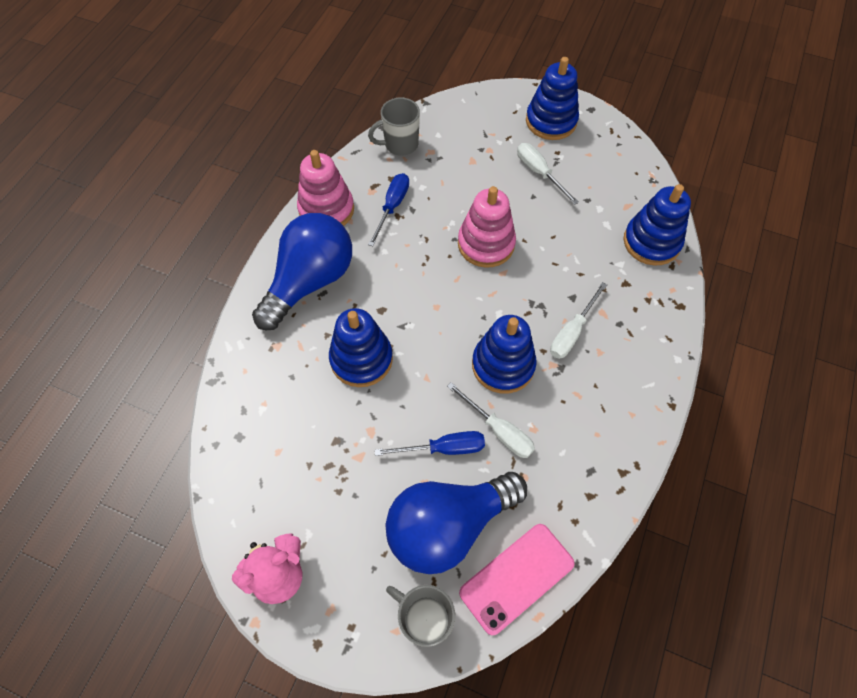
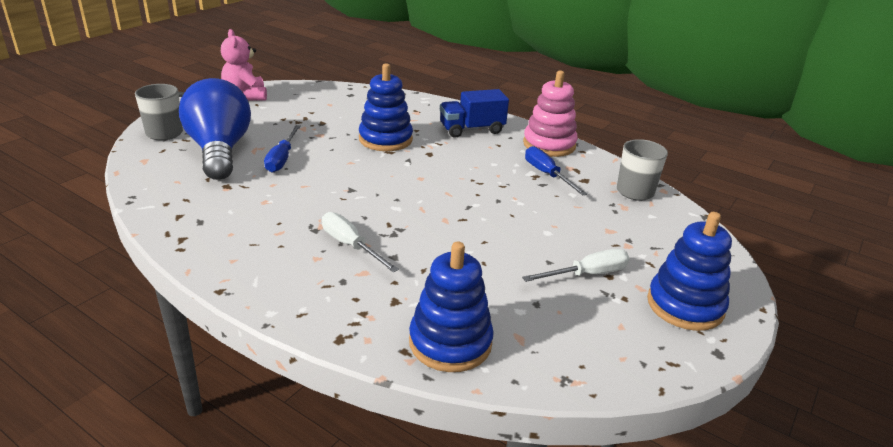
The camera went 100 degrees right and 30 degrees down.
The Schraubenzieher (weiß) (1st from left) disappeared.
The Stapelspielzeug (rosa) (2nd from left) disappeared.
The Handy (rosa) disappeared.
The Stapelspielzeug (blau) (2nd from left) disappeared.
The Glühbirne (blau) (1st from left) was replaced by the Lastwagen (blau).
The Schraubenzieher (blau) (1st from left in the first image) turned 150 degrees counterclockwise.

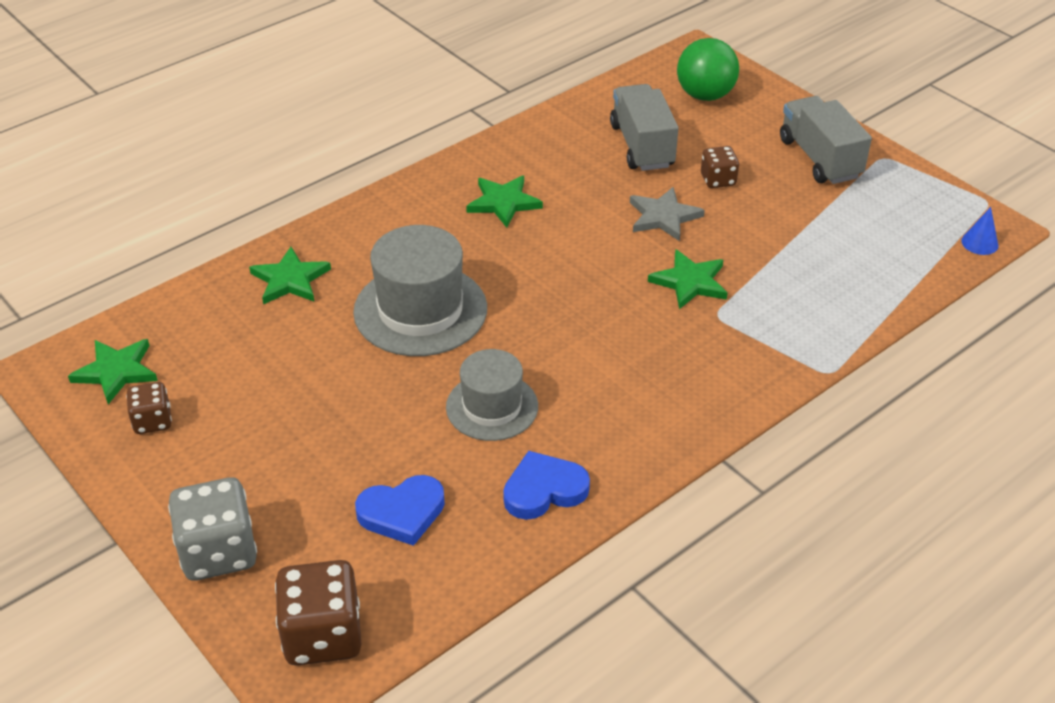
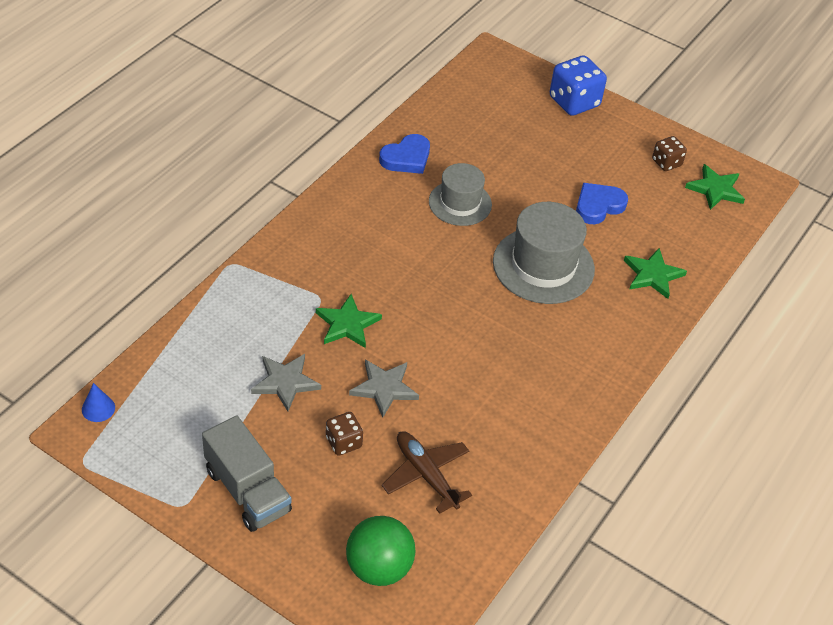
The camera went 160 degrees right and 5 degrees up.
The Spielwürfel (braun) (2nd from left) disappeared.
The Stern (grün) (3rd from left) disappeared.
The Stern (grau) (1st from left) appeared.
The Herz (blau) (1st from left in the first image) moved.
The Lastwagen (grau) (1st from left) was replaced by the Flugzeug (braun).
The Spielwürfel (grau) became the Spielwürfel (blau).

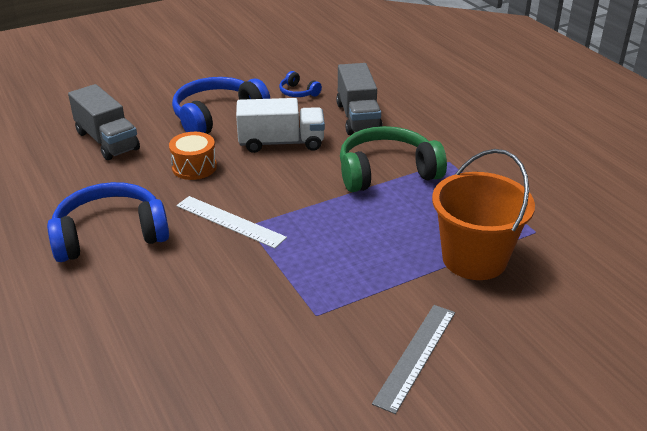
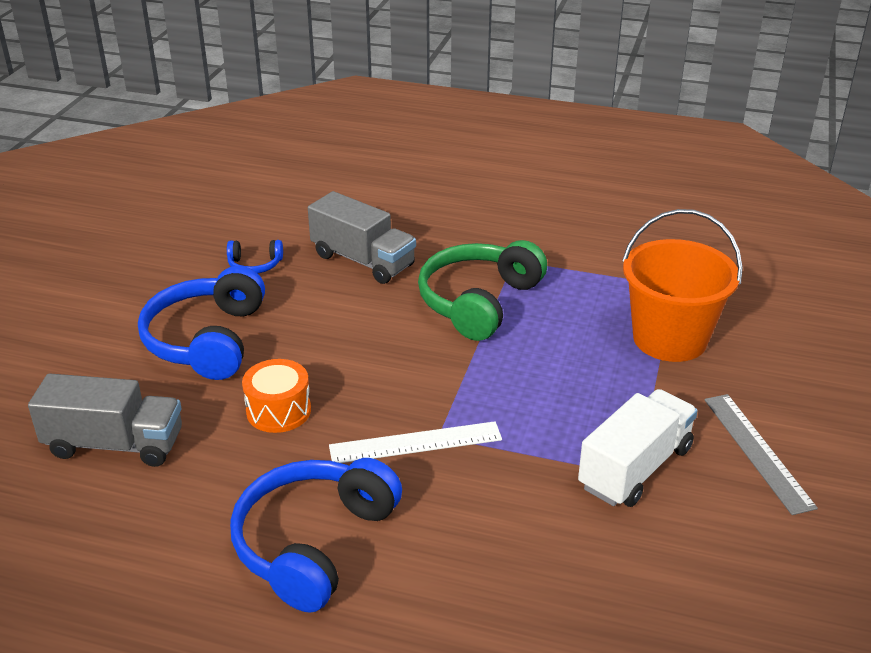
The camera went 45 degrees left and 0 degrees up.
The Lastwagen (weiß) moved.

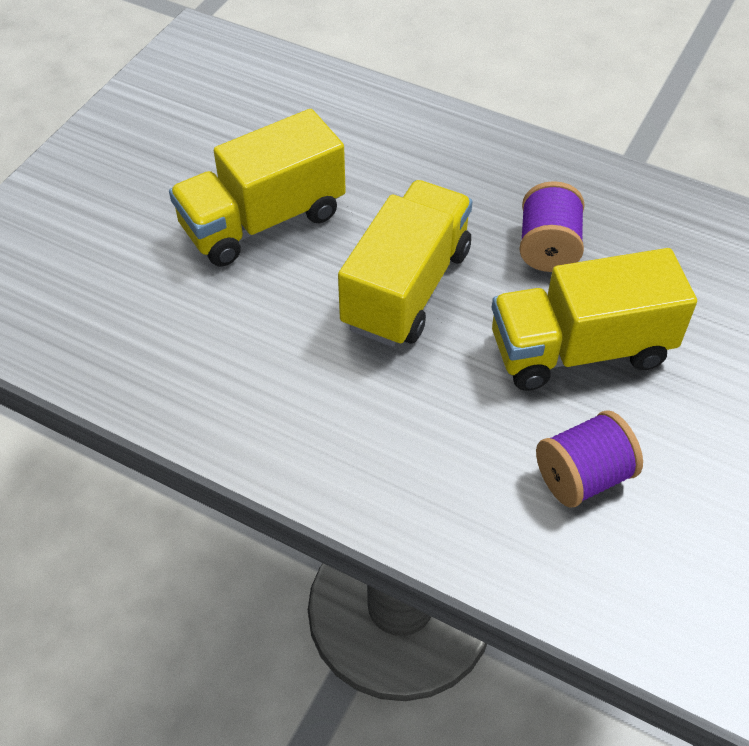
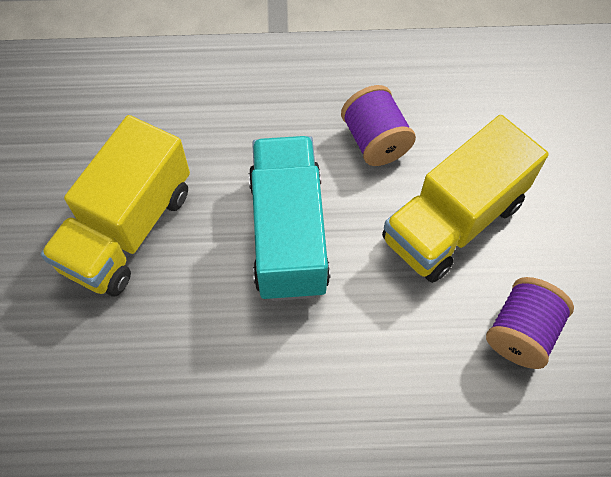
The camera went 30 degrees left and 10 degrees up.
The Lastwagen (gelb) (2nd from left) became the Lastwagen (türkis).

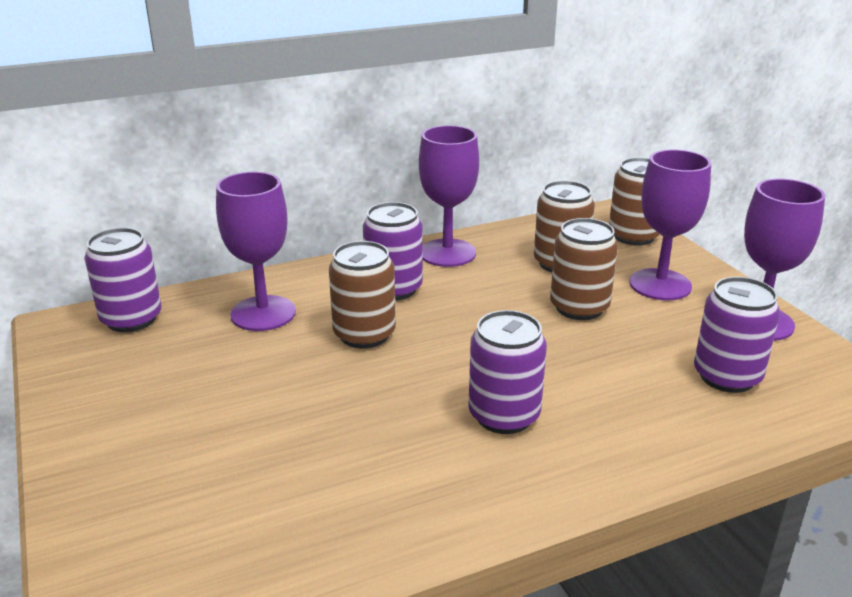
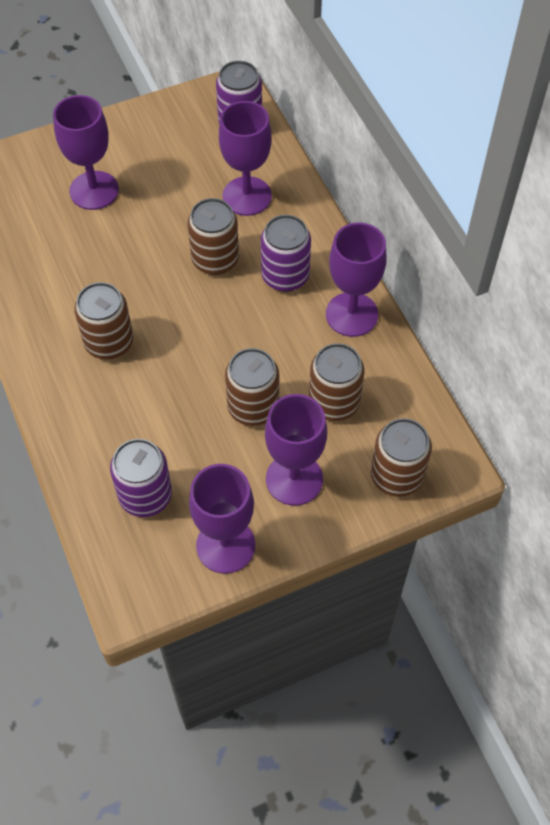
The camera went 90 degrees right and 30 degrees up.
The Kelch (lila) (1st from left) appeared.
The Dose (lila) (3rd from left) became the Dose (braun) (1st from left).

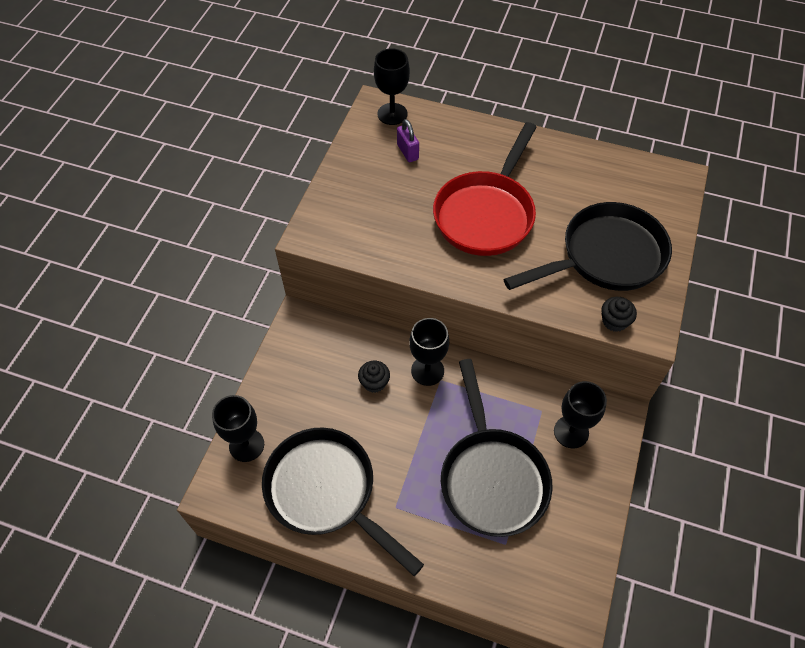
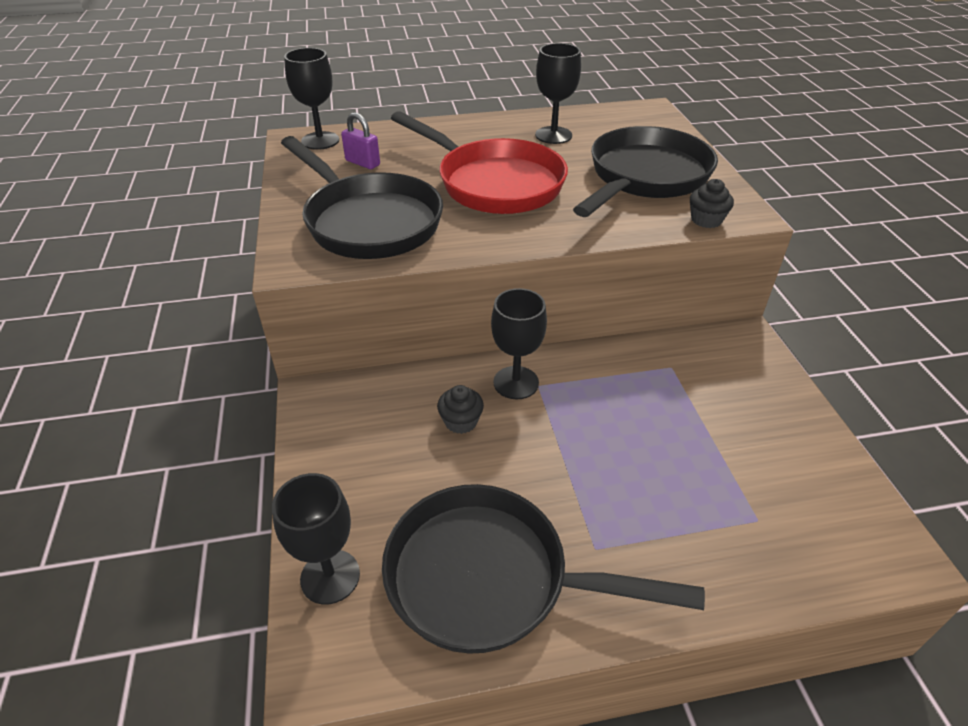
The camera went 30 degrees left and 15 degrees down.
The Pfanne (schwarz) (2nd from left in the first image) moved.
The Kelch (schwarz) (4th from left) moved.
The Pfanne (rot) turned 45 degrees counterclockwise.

▶ TRY IT
Copy, from the material, each line that holds the string "Stapelspielzeug".

▶ RESPONSE TO THIS TASK
The Stapelspielzeug (rosa) (2nd from left) disappeared.
The Stapelspielzeug (blau) (2nd from left) disappeared.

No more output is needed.